(Version difference data)
++++++++++++++++++++

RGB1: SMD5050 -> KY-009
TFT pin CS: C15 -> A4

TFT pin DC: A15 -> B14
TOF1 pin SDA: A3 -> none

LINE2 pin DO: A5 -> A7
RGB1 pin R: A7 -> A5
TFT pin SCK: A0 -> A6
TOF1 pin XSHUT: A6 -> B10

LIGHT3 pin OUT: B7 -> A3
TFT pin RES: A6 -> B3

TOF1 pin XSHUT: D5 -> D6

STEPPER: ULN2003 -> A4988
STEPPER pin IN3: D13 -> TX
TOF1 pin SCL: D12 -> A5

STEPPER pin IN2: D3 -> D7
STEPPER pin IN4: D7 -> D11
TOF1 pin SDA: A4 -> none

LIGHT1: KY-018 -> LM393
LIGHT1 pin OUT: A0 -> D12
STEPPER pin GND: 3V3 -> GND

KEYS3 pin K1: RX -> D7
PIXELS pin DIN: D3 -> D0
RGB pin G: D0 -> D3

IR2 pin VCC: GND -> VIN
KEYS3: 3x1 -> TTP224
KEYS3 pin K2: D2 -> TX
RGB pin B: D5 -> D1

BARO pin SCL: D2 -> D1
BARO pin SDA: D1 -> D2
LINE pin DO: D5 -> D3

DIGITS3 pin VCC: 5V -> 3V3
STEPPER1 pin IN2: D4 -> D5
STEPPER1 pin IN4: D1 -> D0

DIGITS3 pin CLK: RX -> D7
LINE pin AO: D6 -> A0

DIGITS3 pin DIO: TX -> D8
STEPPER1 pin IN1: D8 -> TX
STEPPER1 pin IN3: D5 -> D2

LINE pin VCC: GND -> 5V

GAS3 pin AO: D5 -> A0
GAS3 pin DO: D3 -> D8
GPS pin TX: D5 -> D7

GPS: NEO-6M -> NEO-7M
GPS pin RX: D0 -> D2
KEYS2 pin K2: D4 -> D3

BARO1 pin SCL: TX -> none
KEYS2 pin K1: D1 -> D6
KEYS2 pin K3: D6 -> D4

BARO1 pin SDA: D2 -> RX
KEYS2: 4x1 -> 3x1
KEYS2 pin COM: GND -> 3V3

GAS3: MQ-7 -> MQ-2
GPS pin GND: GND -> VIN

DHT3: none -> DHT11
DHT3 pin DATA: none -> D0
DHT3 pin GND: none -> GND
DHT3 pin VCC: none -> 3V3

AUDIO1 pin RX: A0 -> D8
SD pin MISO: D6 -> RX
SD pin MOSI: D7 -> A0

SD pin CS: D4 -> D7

++++++++++++++++++++

From the line holding "BARO1 pin SCL: TX -> none" through the final line of the data above, copy every line exactly as written. Include nothing else.

## RESPONSE
BARO1 pin SCL: TX -> none
KEYS2 pin K1: D1 -> D6
KEYS2 pin K3: D6 -> D4

BARO1 pin SDA: D2 -> RX
KEYS2: 4x1 -> 3x1
KEYS2 pin COM: GND -> 3V3

GAS3: MQ-7 -> MQ-2
GPS pin GND: GND -> VIN

DHT3: none -> DHT11
DHT3 pin DATA: none -> D0
DHT3 pin GND: none -> GND
DHT3 pin VCC: none -> 3V3

AUDIO1 pin RX: A0 -> D8
SD pin MISO: D6 -> RX
SD pin MOSI: D7 -> A0

SD pin CS: D4 -> D7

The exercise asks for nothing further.